What to produce: Starting at the line that contains "green calculator: 4 -> 7", repeat each line of the listing below through the last one, exactly, and leave out every picture.
##### The data
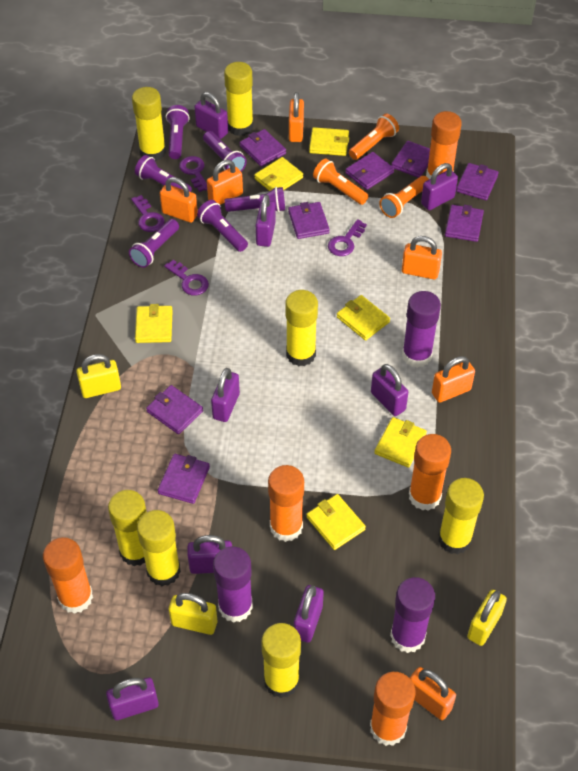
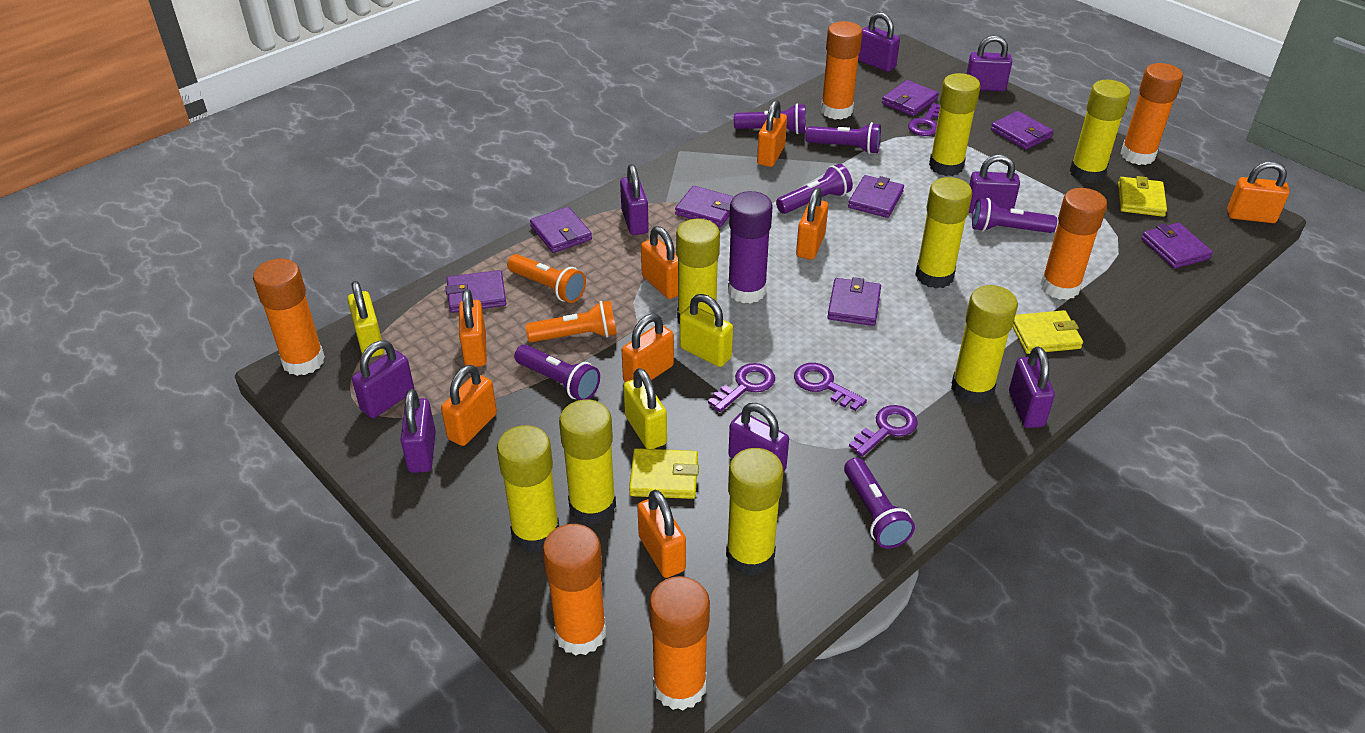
orange flashlight: 3 -> 2
orange glue stick: 5 -> 6
orange padlock: 6 -> 8
purple glue stick: 3 -> 1
yellow glue stick: 7 -> 8
yellow wallet: 6 -> 3

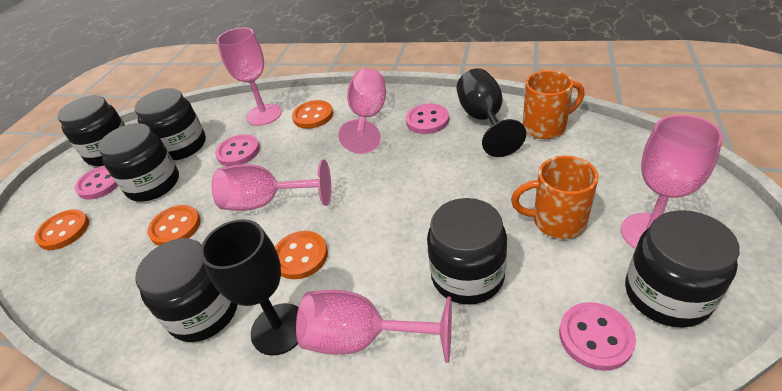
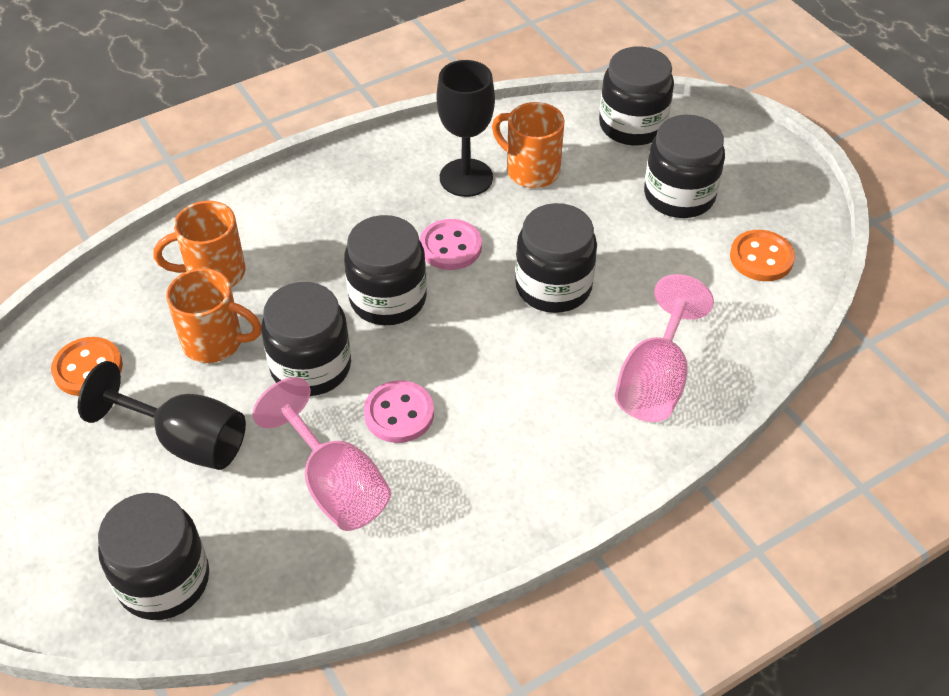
orange button: 4 -> 2
orange mug: 2 -> 3
pink button: 4 -> 2
pink goblet: 5 -> 2

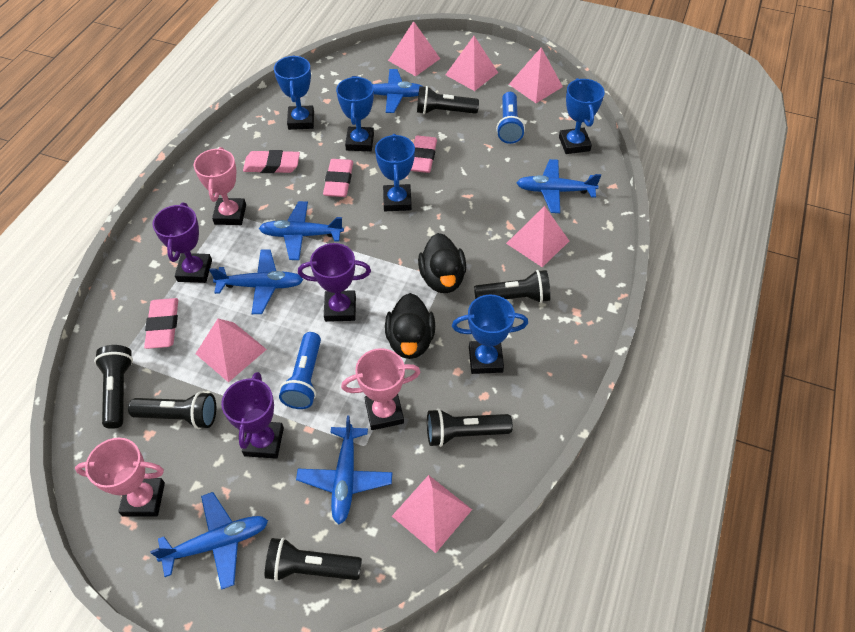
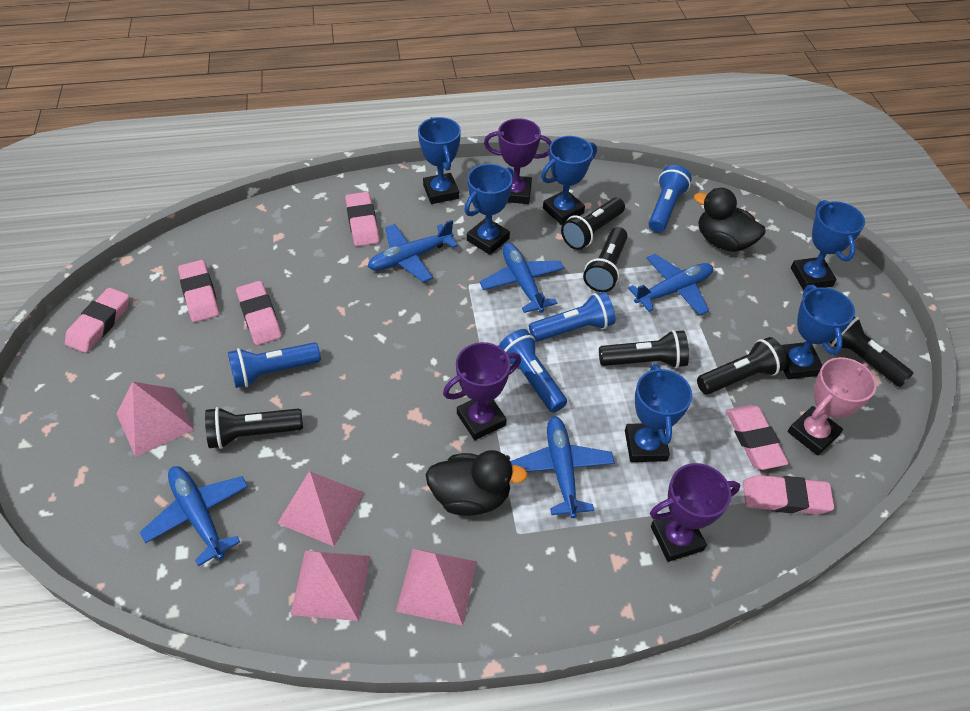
blue flashlight: 2 -> 4
blue plane: 6 -> 5
blue trophy: 5 -> 6
pink eraser: 4 -> 6
pink pyramid: 6 -> 4
pink trophy: 3 -> 1

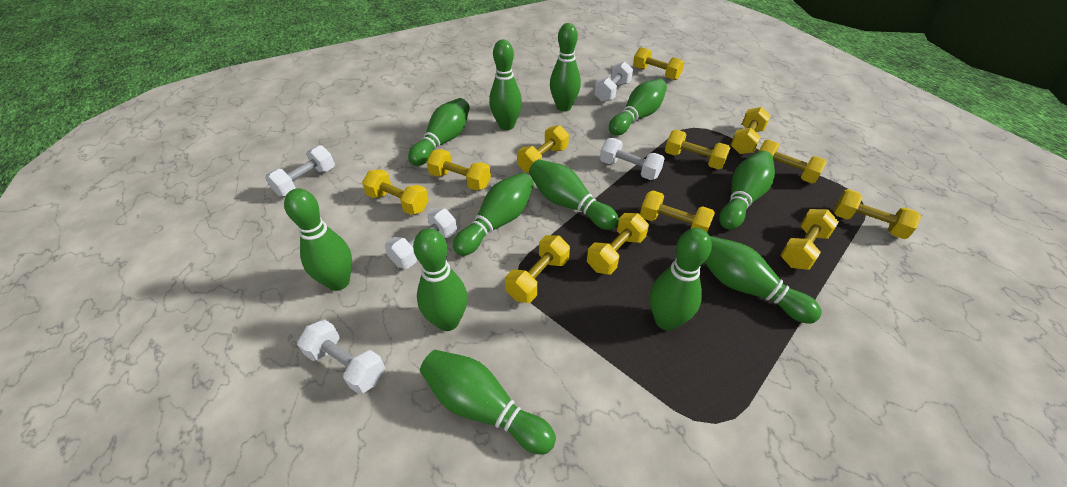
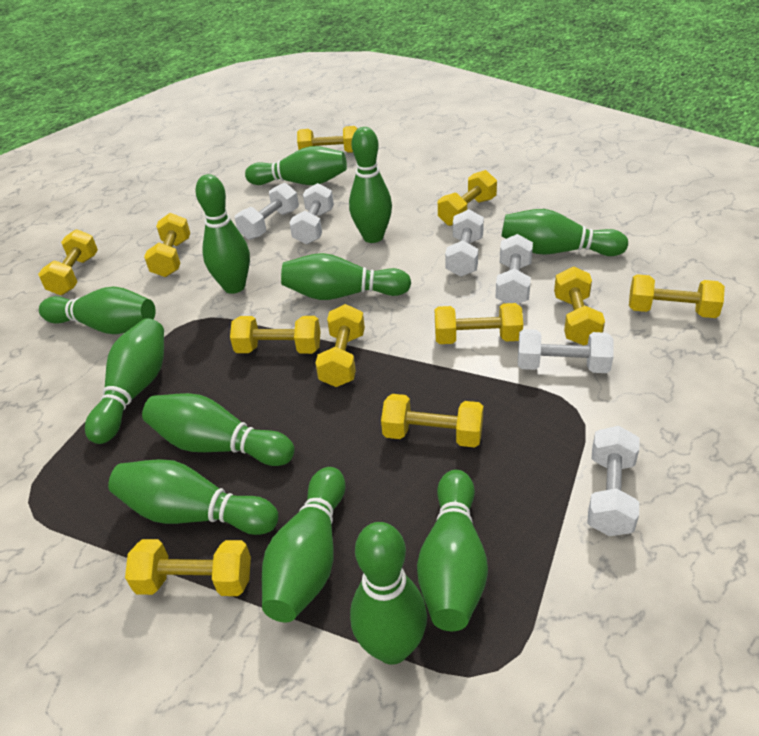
white dumbbell: 5 -> 6
yellow dumbbell: 12 -> 11

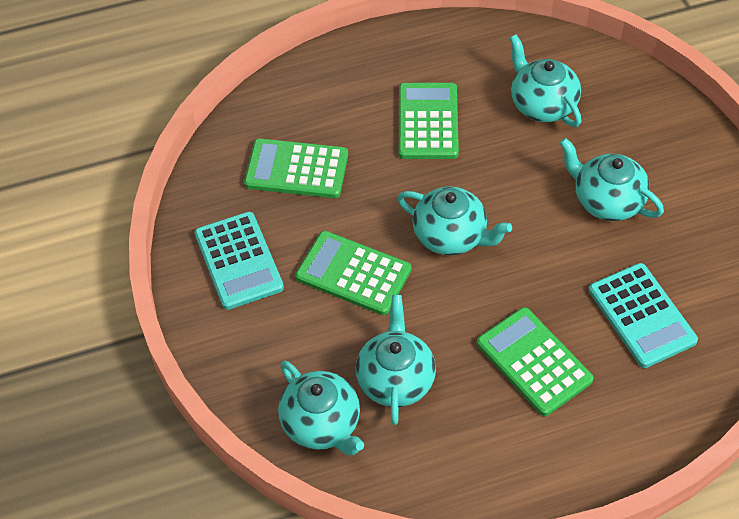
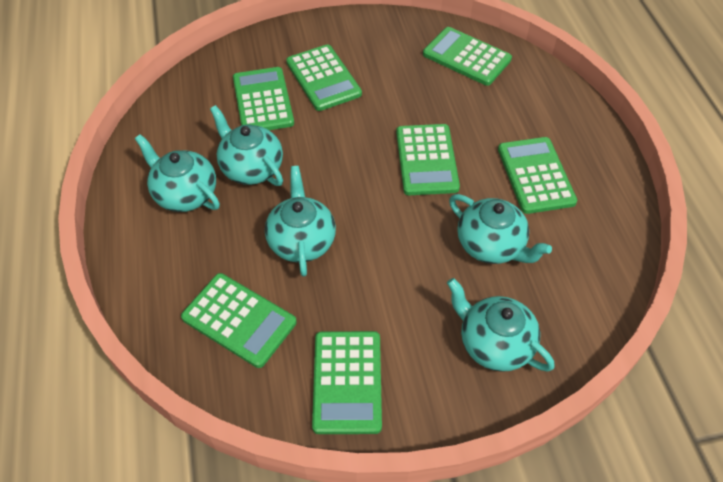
green calculator: 4 -> 7
turquoise calculator: 2 -> 0

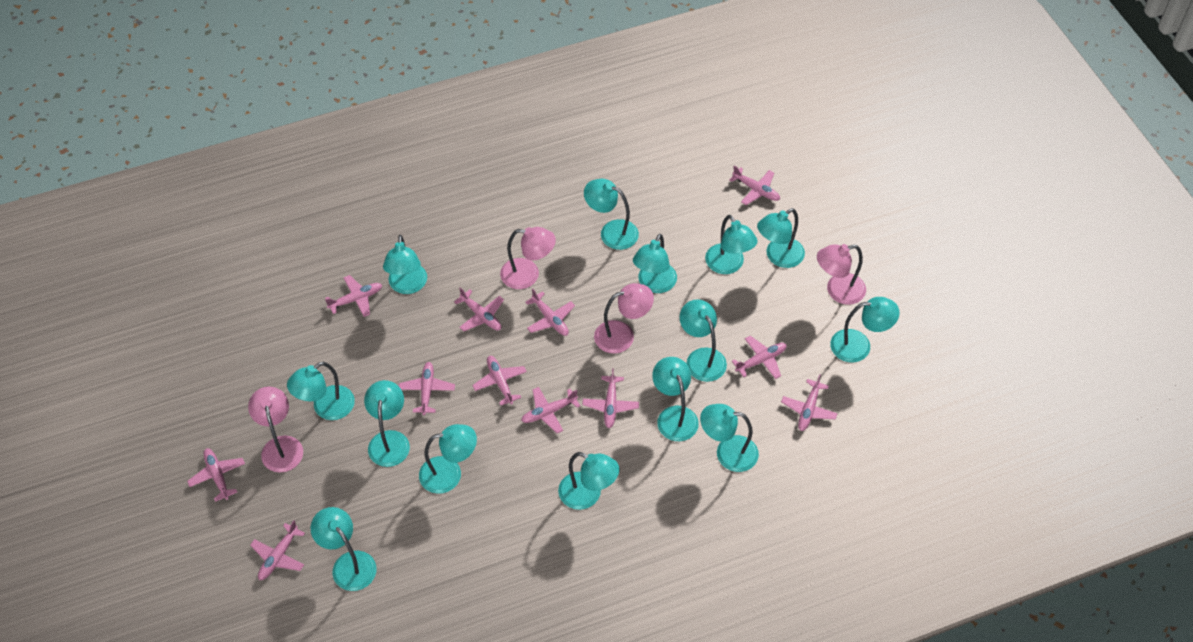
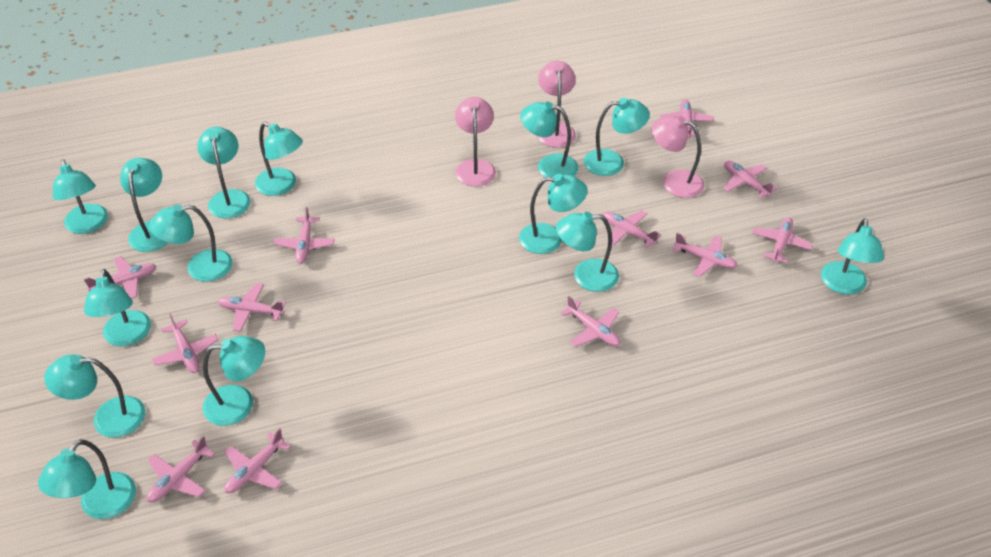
pink lamp: 4 -> 3

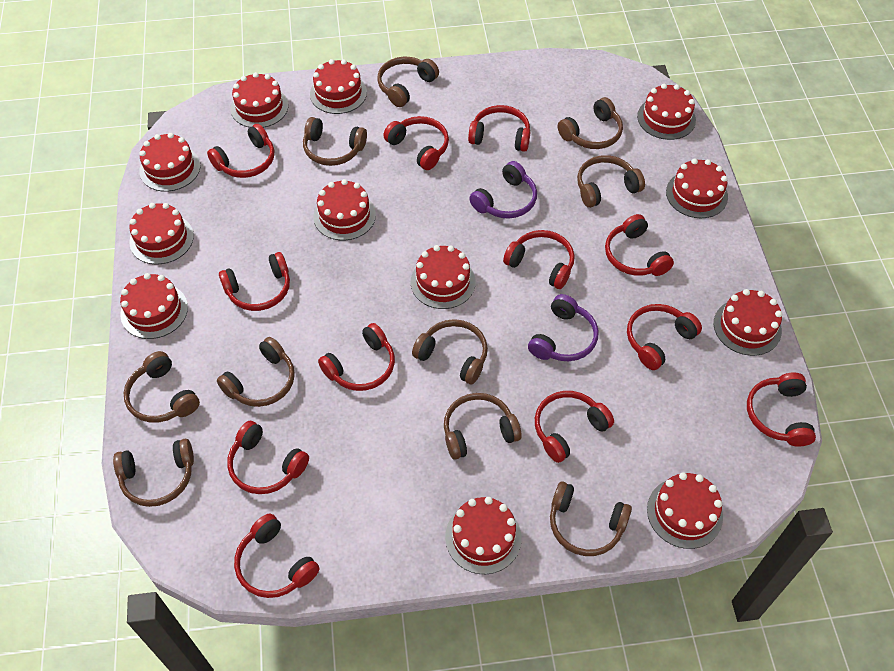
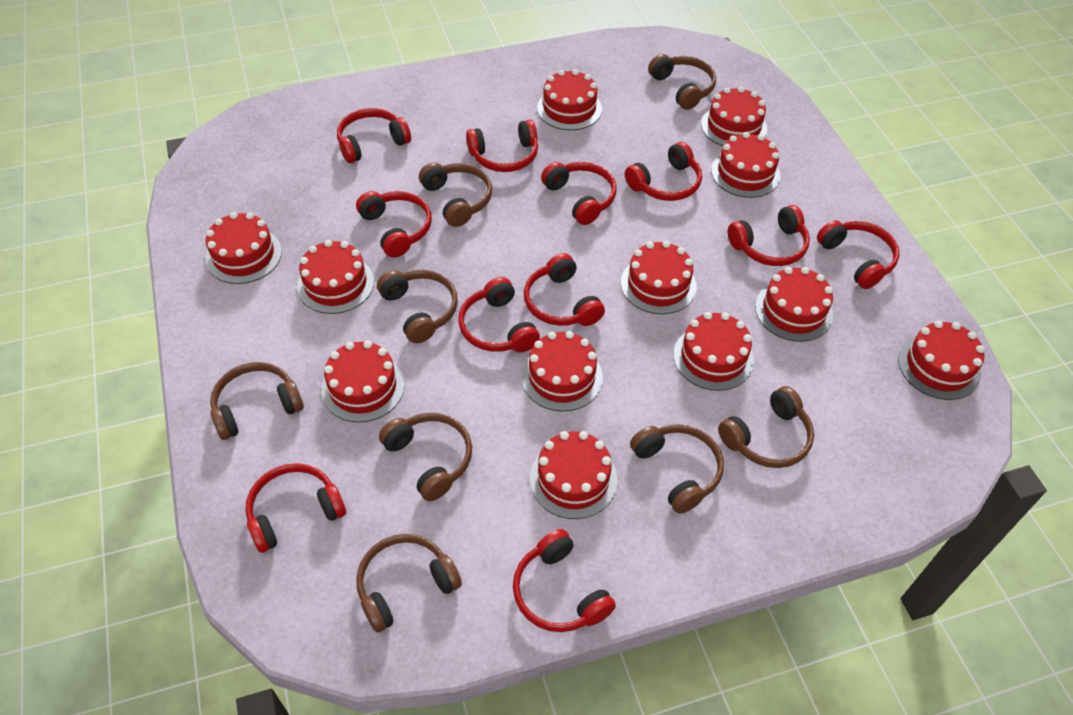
brown headphones: 10 -> 8
purple headphones: 2 -> 0
red headphones: 12 -> 11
##########
Final answer:
green calculator: 4 -> 7
turquoise calculator: 2 -> 0

pink lamp: 4 -> 3

brown headphones: 10 -> 8
purple headphones: 2 -> 0
red headphones: 12 -> 11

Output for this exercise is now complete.